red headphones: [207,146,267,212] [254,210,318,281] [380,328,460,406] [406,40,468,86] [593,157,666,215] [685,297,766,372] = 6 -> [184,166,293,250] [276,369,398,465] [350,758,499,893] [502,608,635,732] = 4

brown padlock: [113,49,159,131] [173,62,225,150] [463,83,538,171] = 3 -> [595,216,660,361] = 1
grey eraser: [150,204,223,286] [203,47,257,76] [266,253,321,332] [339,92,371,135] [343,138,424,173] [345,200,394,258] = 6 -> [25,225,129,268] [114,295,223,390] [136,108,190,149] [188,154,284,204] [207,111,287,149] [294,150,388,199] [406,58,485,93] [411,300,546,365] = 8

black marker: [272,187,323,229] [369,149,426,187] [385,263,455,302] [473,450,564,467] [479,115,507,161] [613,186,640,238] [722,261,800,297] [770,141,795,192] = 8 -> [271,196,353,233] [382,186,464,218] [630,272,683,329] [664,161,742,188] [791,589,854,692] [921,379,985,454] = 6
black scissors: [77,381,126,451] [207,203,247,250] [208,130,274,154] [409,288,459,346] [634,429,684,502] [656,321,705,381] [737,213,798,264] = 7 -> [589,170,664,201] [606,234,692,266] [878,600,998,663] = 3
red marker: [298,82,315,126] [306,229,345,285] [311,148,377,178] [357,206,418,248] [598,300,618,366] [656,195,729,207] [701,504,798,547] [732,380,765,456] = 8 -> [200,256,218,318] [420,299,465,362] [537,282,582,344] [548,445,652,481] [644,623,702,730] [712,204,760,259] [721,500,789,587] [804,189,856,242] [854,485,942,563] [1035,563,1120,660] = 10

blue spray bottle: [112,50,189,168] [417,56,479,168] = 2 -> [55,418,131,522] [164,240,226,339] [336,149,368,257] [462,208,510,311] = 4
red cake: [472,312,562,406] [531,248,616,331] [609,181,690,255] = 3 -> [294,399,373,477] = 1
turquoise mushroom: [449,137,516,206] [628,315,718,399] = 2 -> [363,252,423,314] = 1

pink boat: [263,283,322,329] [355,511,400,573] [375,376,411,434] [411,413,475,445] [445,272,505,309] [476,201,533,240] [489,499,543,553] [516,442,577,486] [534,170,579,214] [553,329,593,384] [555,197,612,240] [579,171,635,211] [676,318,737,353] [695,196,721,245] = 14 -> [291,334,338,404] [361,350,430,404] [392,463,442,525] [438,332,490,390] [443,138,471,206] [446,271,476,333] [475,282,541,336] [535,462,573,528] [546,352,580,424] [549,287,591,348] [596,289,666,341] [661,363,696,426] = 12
......
Above are the records; from them, give again exactly the lines from the one containing "black marker: [272,187,323,229]" to the one containing "black scissors: [77,381,126,451]", both lines included, and nothing more.

black marker: [272,187,323,229] [369,149,426,187] [385,263,455,302] [473,450,564,467] [479,115,507,161] [613,186,640,238] [722,261,800,297] [770,141,795,192] = 8 -> [271,196,353,233] [382,186,464,218] [630,272,683,329] [664,161,742,188] [791,589,854,692] [921,379,985,454] = 6
black scissors: [77,381,126,451] [207,203,247,250] [208,130,274,154] [409,288,459,346] [634,429,684,502] [656,321,705,381] [737,213,798,264] = 7 -> [589,170,664,201] [606,234,692,266] [878,600,998,663] = 3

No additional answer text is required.